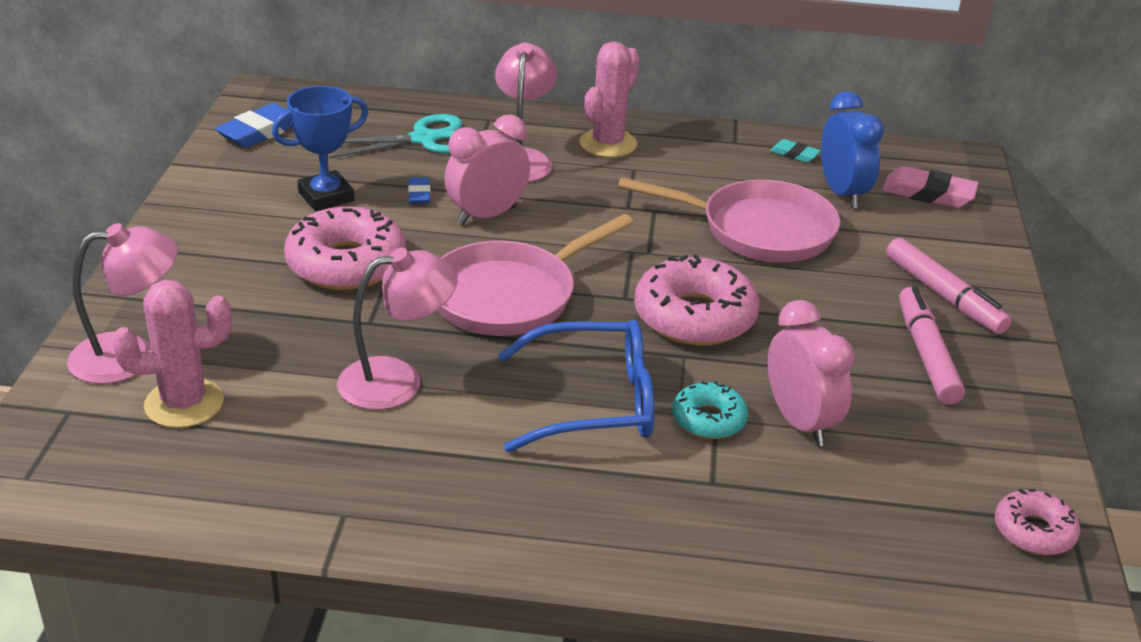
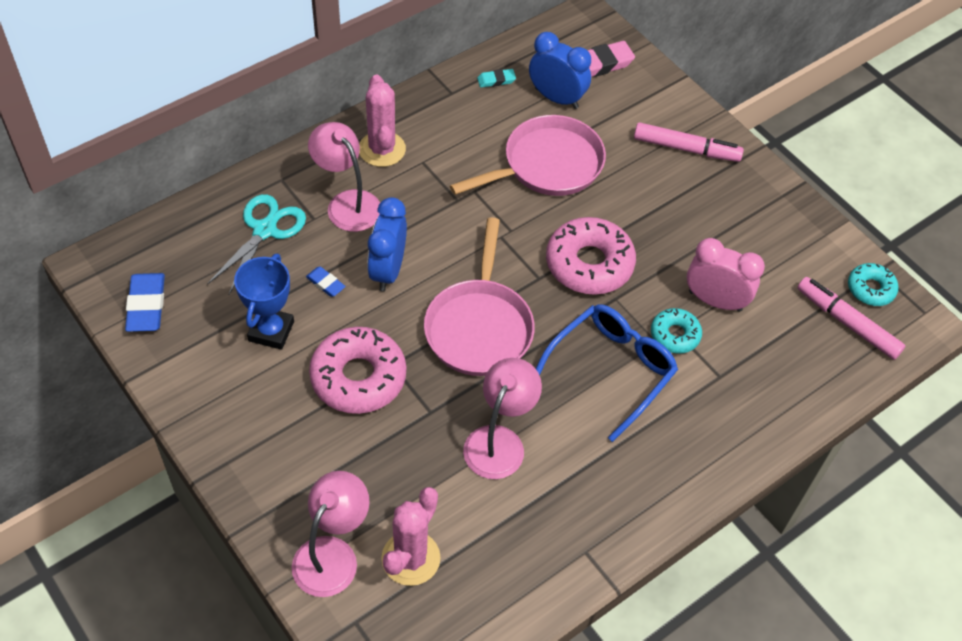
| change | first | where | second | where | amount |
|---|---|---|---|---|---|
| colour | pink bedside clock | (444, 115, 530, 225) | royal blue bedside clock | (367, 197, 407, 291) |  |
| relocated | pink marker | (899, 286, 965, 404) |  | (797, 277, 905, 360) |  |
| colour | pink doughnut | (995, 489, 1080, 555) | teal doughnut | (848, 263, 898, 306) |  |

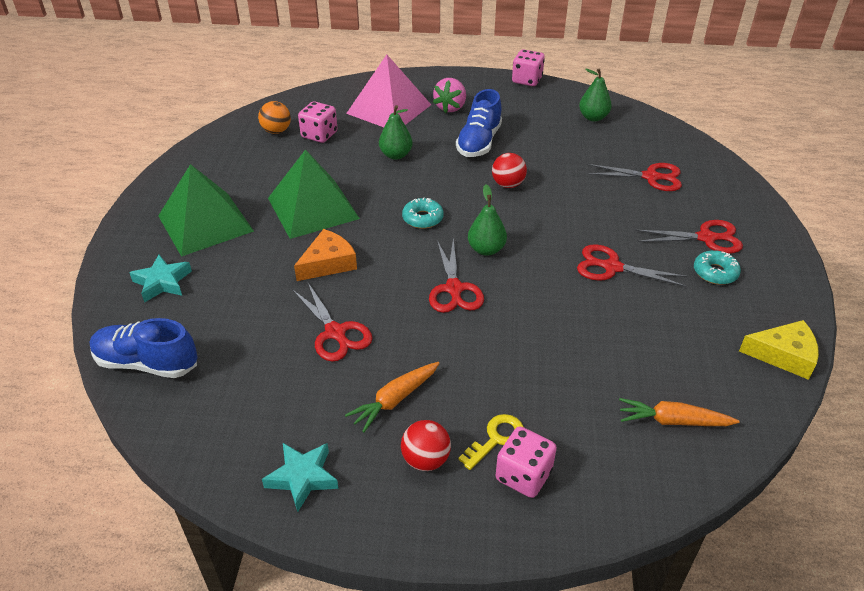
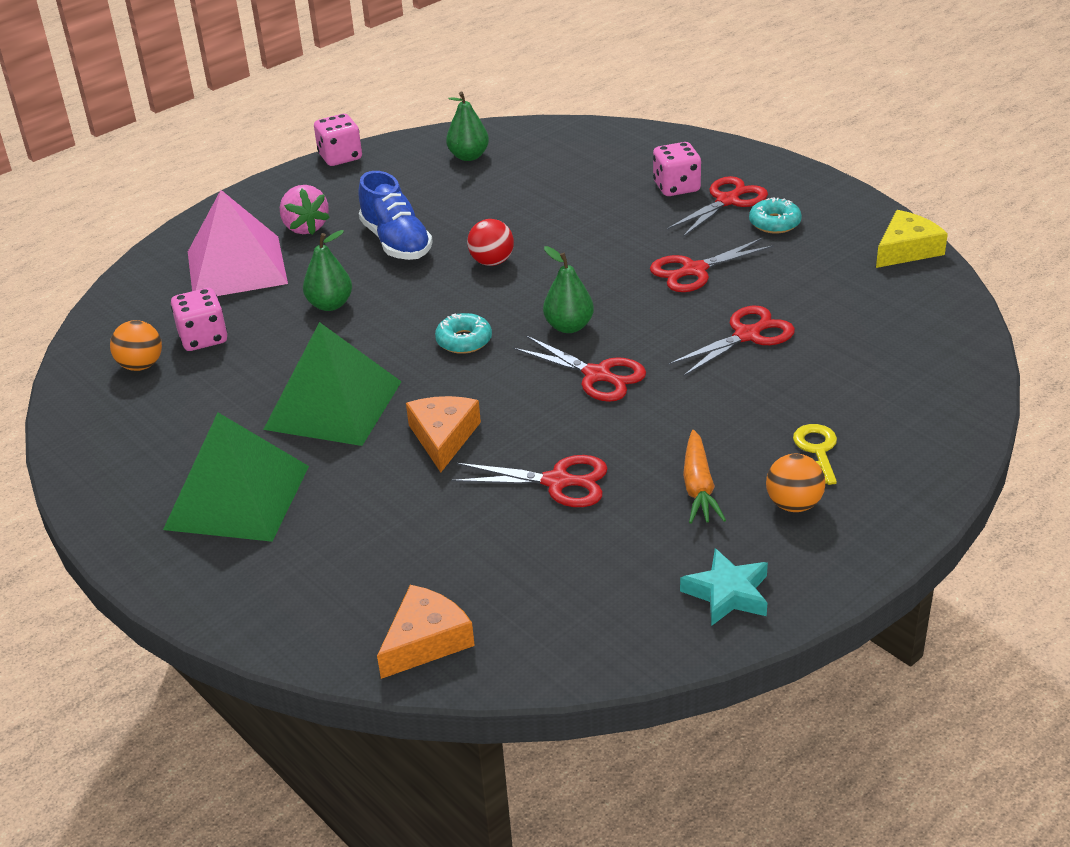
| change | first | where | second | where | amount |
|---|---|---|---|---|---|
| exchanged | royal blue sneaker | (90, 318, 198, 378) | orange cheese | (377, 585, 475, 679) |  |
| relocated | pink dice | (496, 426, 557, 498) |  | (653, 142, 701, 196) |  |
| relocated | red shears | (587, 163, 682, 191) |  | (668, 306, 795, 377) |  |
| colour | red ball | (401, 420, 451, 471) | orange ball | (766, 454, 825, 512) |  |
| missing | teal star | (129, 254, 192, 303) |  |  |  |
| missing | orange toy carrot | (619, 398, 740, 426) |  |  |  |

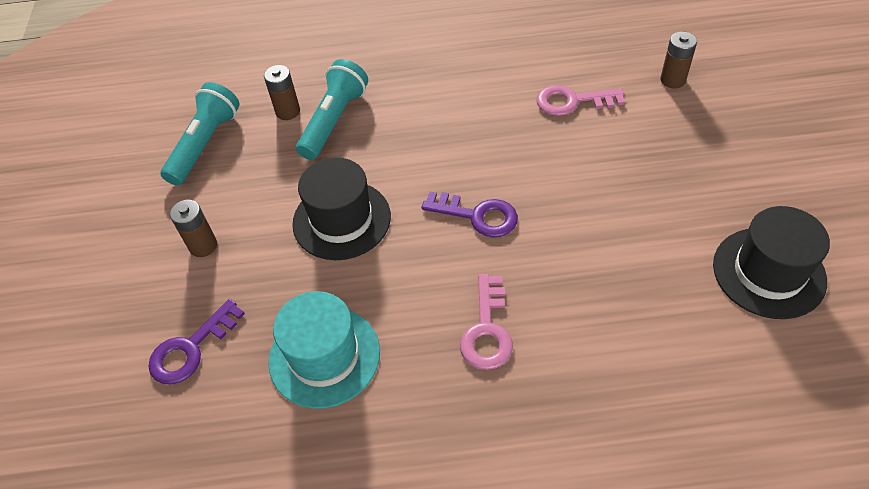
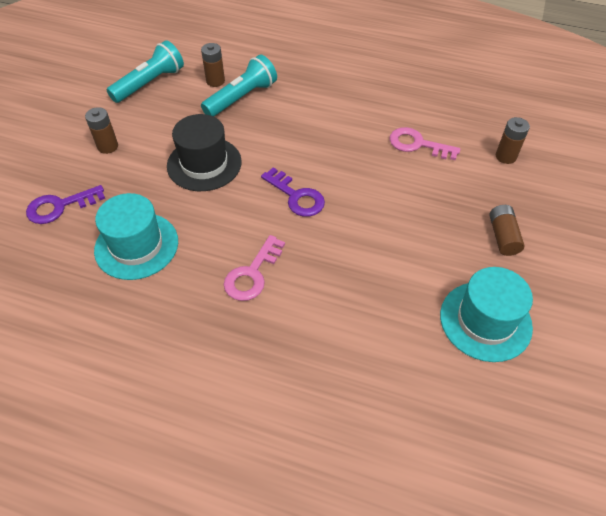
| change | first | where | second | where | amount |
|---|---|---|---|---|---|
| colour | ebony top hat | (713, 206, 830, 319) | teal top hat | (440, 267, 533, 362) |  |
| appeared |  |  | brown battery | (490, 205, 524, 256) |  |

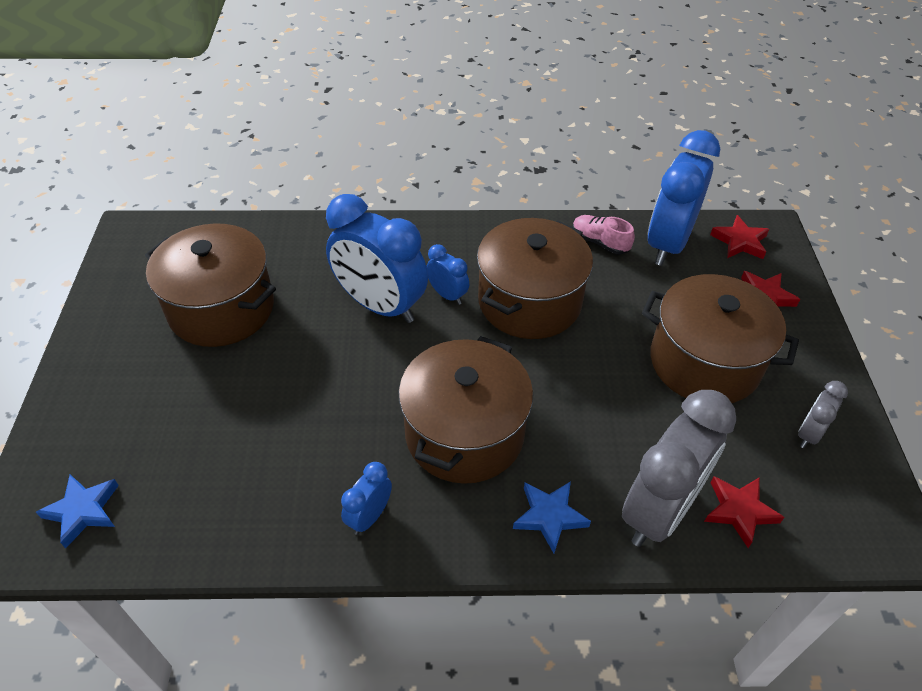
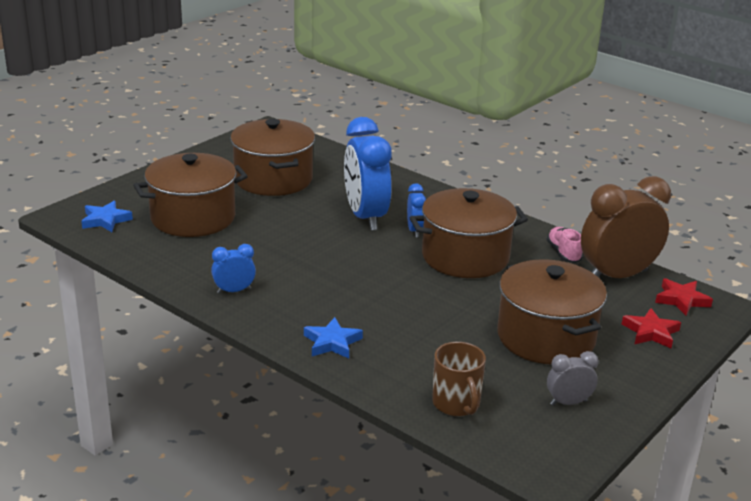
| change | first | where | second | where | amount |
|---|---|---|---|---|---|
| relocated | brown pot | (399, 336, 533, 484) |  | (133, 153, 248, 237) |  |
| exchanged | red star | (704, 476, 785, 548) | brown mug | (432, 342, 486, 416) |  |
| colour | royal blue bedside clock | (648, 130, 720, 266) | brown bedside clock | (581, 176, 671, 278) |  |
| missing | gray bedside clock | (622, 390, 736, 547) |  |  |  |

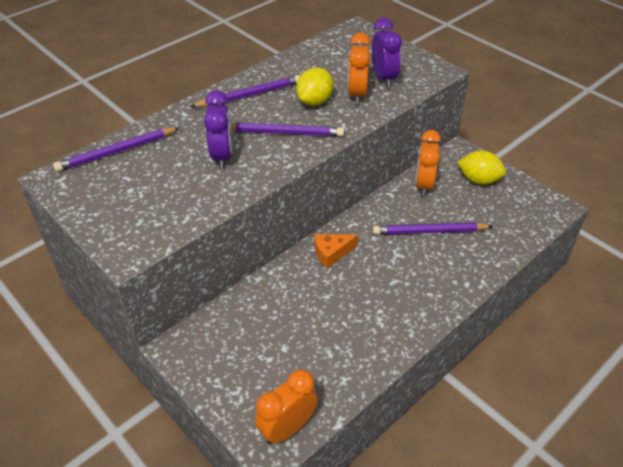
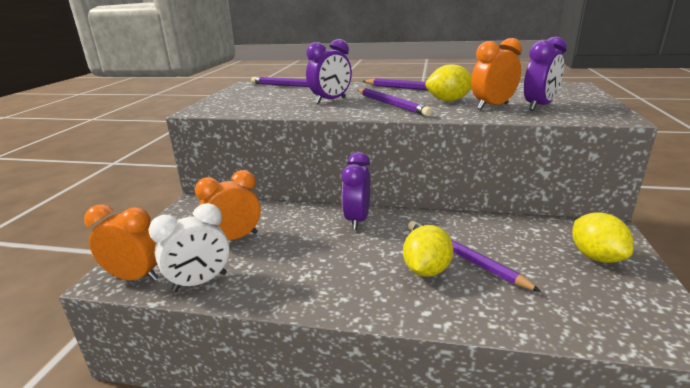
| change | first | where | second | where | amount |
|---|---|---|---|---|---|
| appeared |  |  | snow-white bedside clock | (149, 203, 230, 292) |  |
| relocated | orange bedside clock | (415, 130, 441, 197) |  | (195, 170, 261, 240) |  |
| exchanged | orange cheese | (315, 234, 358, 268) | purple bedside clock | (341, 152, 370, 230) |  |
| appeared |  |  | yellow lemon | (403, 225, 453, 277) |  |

□ □ □ □ □

Above are the records; print exactly the lines from the line with "pink bedside clock" to the line with "pink marker |", including both, and nothing else.

> [Response area]:
| colour | pink bedside clock | (444, 115, 530, 225) | royal blue bedside clock | (367, 197, 407, 291) |  |
| relocated | pink marker | (899, 286, 965, 404) |  | (797, 277, 905, 360) |  |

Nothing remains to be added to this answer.